*** Begin section ***
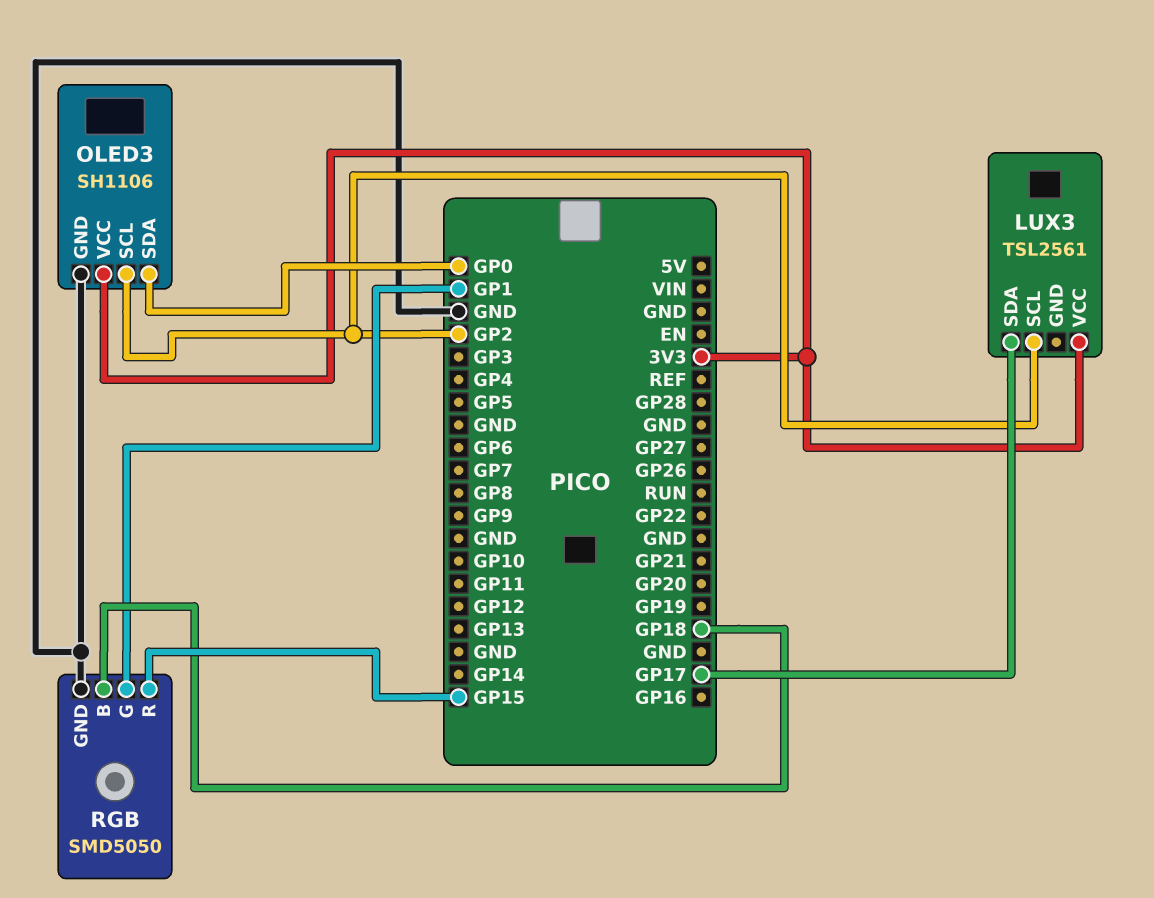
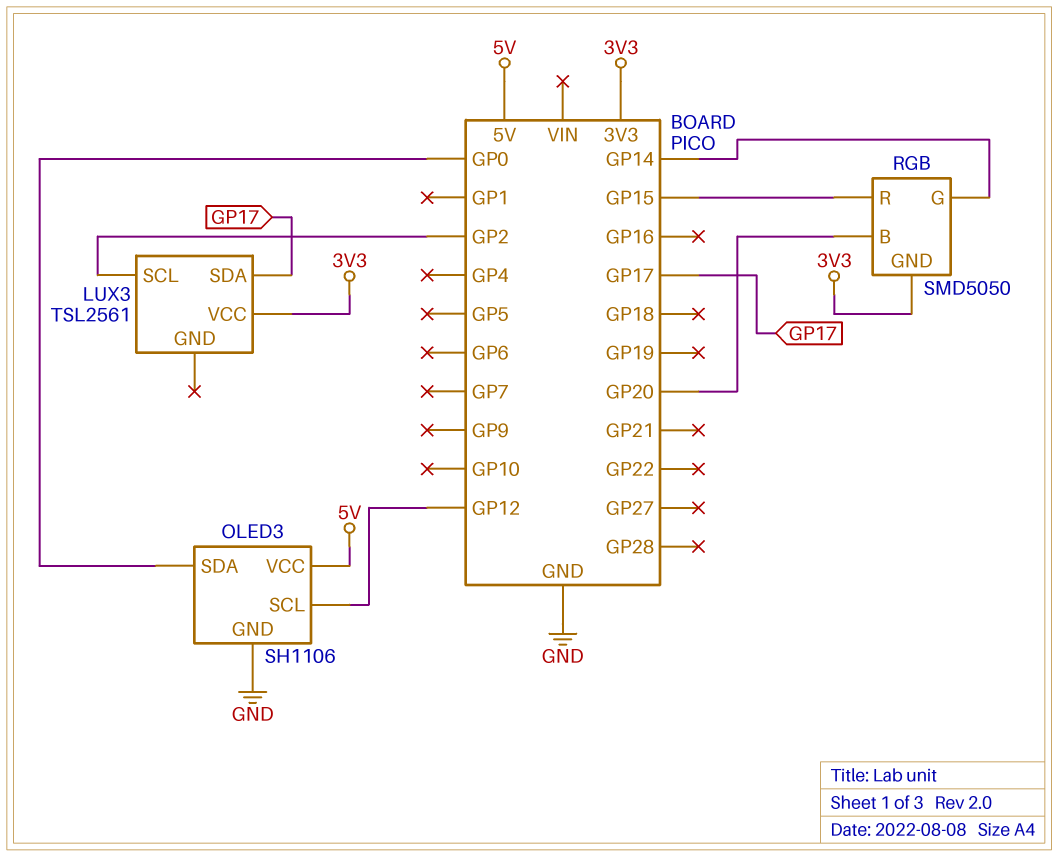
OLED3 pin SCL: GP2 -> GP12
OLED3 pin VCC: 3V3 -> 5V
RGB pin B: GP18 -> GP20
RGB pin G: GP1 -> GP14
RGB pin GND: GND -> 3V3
*** End section ***
Task item :: Pictures are to be left out; the rest of the listing should be printed exactly.

Answer box ::
OLED3 pin SCL: GP2 -> GP12
OLED3 pin VCC: 3V3 -> 5V
RGB pin B: GP18 -> GP20
RGB pin G: GP1 -> GP14
RGB pin GND: GND -> 3V3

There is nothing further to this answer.